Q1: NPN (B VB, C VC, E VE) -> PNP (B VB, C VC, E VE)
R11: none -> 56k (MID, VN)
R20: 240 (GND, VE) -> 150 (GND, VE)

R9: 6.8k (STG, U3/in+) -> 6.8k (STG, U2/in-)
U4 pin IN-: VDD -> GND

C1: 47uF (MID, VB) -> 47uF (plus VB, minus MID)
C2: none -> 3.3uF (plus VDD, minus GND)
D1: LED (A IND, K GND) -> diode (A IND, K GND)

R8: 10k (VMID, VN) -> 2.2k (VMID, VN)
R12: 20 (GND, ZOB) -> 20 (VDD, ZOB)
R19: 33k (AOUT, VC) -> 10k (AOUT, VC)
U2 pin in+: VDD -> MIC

* * *

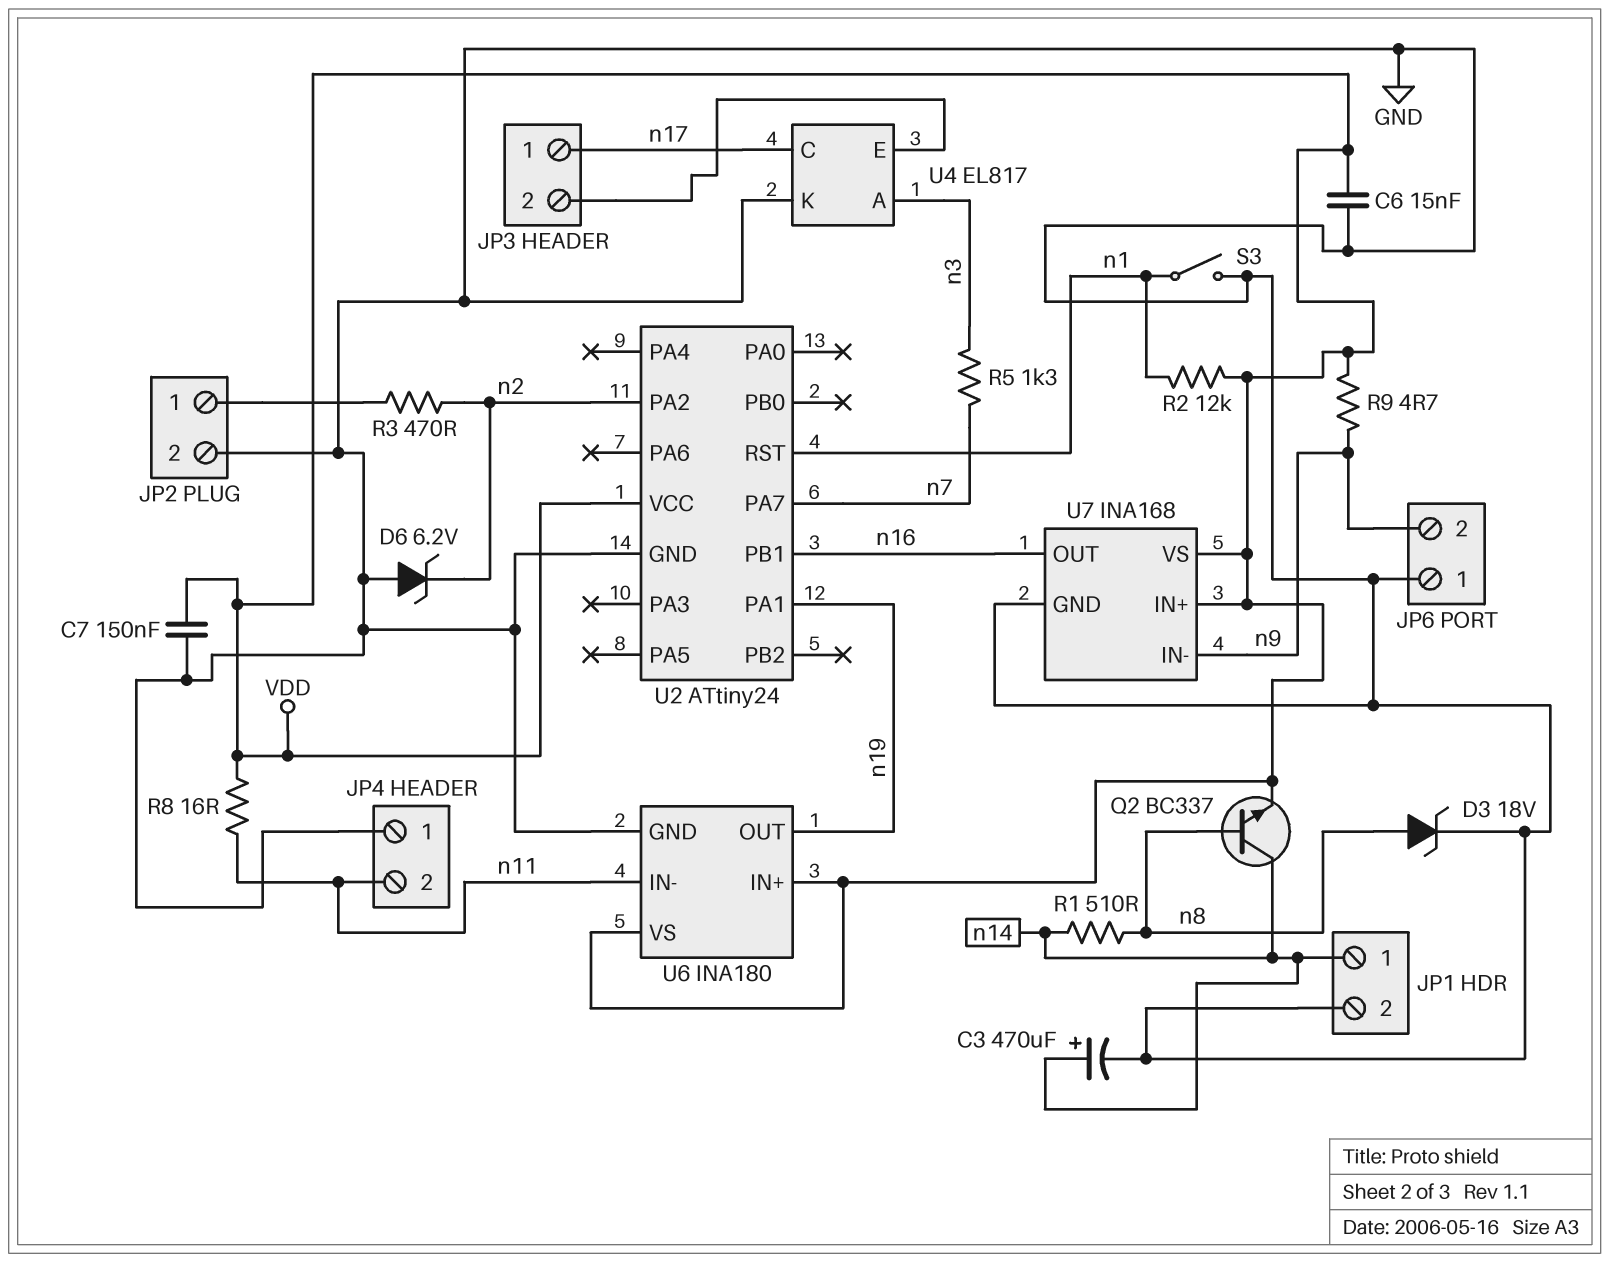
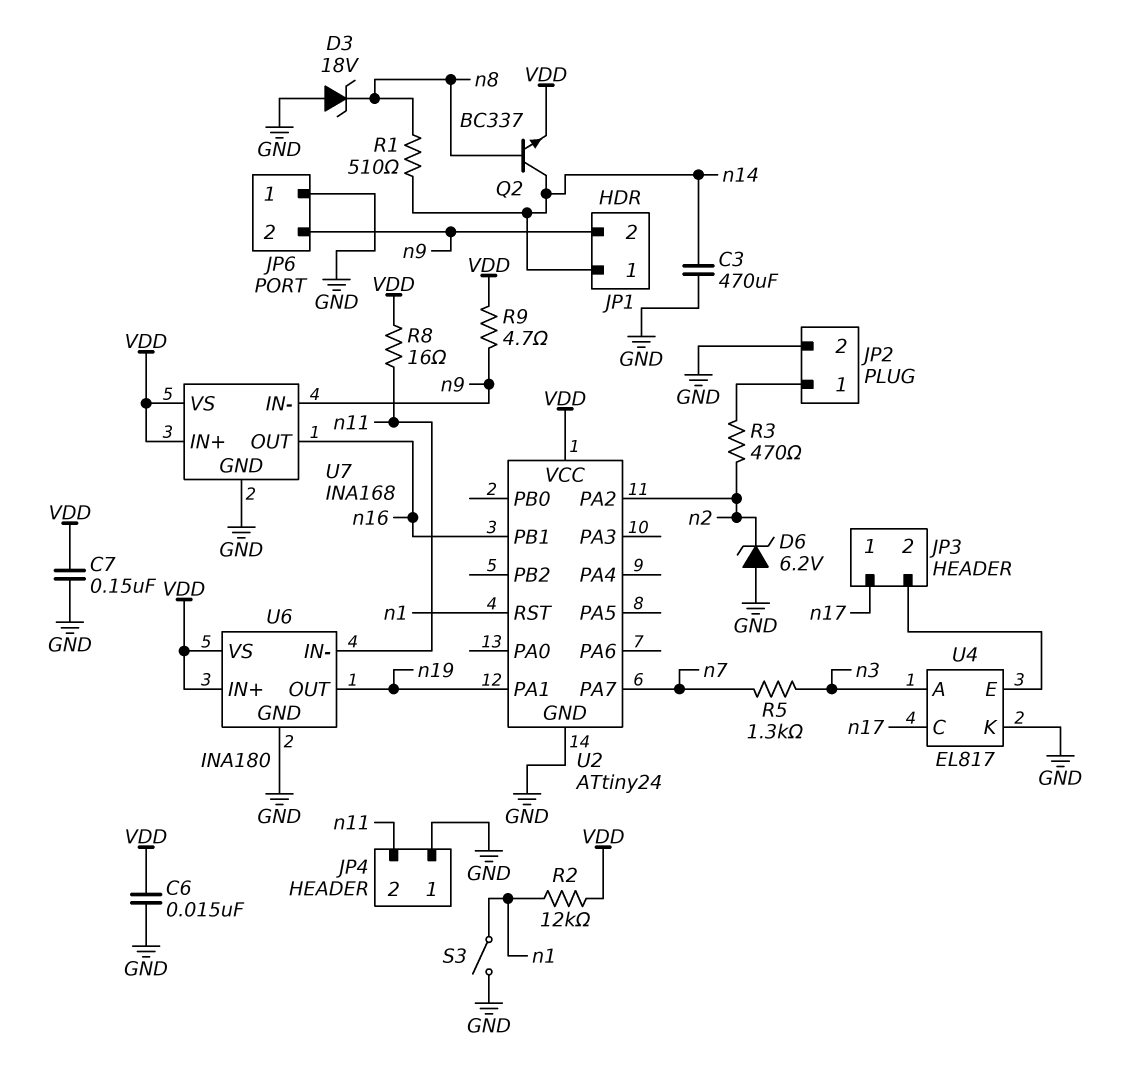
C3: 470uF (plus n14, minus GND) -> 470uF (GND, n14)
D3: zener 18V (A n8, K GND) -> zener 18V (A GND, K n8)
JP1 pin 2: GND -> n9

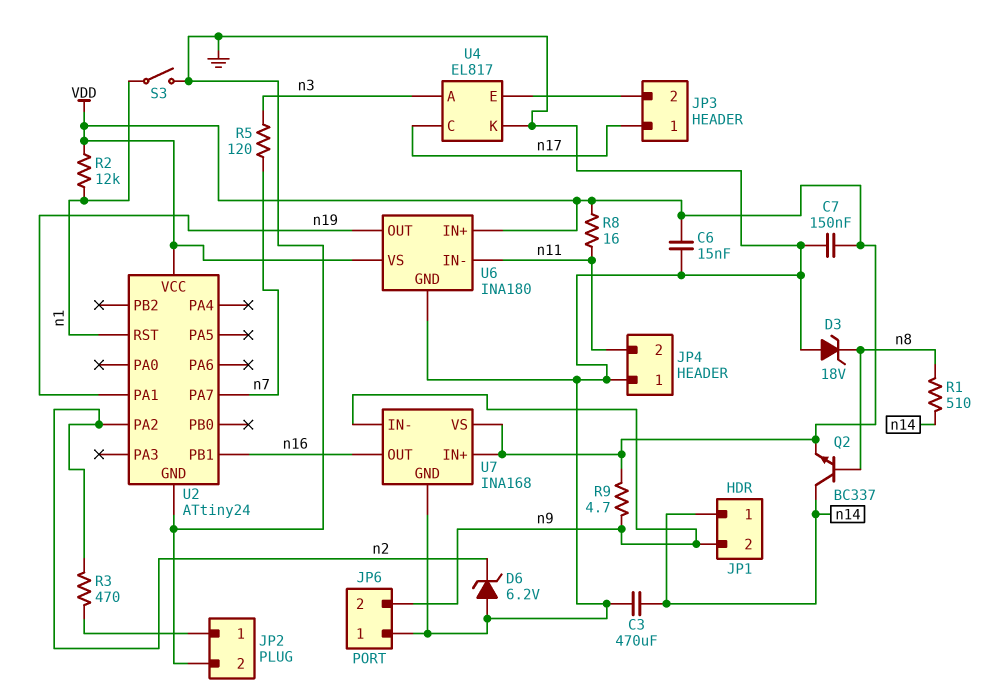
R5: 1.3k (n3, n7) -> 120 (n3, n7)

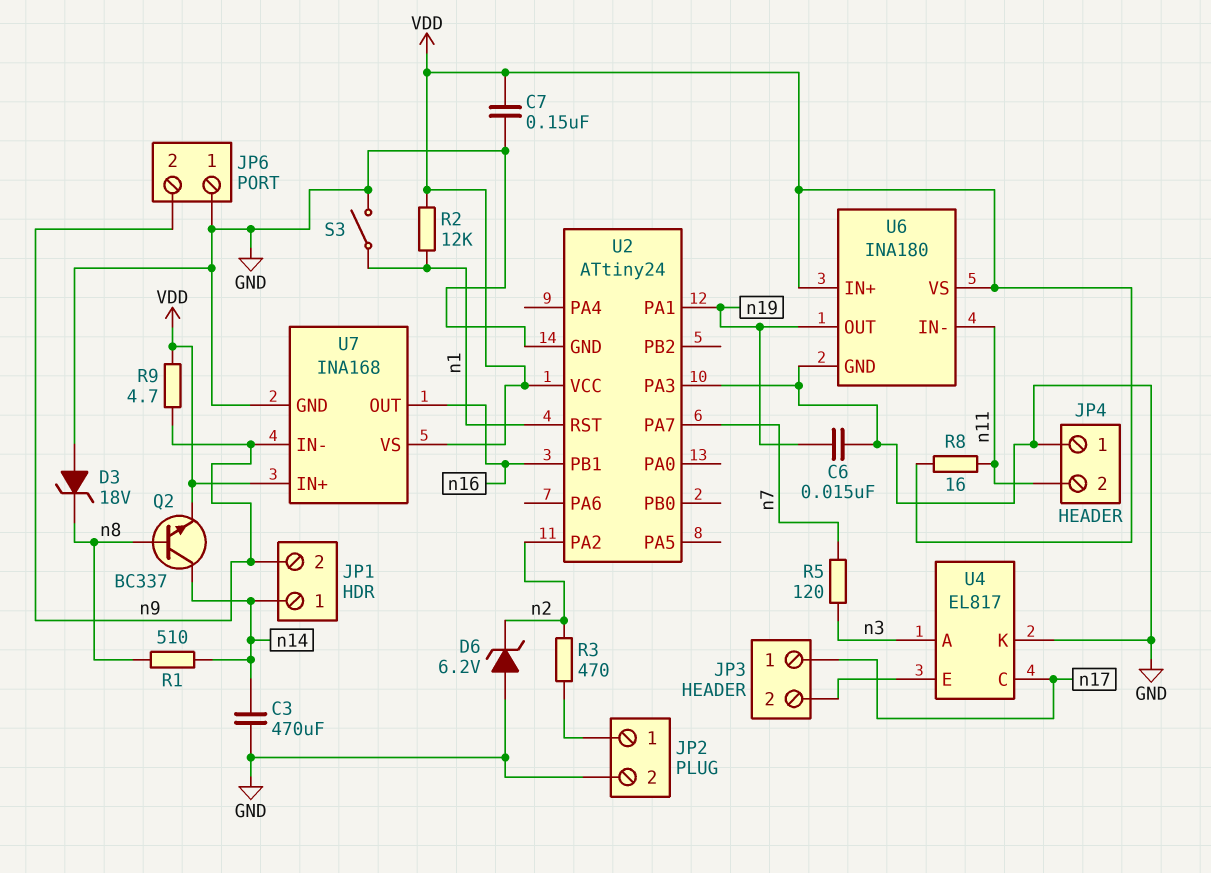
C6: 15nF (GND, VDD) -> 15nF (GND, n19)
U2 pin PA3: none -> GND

* * *

▶ DIRECTIONS FOR THIS TASK
Once the line with "D1: LED (A IND, K" is found in the records above, print exactly that line and every line after it through the line with "U2 pin in+: VDD -> MIC".

▶ EXERCISE RESPONSE
D1: LED (A IND, K GND) -> diode (A IND, K GND)

R8: 10k (VMID, VN) -> 2.2k (VMID, VN)
R12: 20 (GND, ZOB) -> 20 (VDD, ZOB)
R19: 33k (AOUT, VC) -> 10k (AOUT, VC)
U2 pin in+: VDD -> MIC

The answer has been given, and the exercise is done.